**ASSIGNED TASK**
Each record, minus any picture, should be returned exactly as written.

**** EXTRACTED ENTRIES

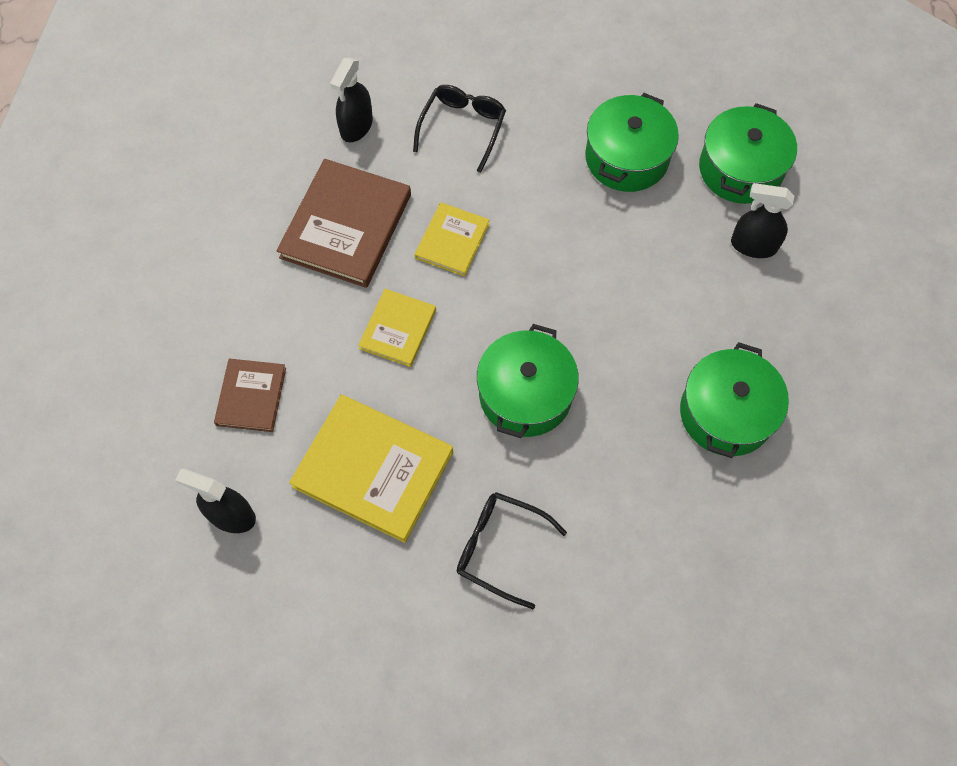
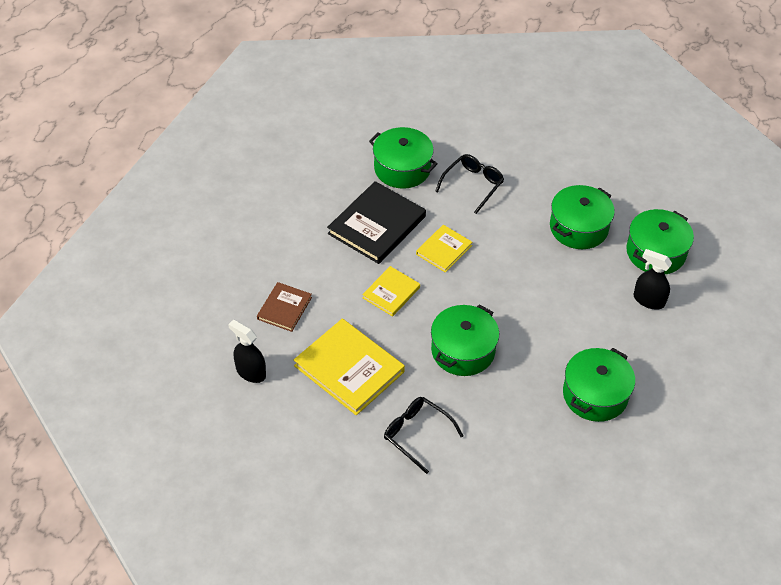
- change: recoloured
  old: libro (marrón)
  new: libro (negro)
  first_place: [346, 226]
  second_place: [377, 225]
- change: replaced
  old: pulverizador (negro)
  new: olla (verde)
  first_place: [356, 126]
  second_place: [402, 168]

********

**TASK OUTPUT**
- change: recoloured
  old: libro (marrón)
  new: libro (negro)
  first_place: [346, 226]
  second_place: [377, 225]
- change: replaced
  old: pulverizador (negro)
  new: olla (verde)
  first_place: [356, 126]
  second_place: [402, 168]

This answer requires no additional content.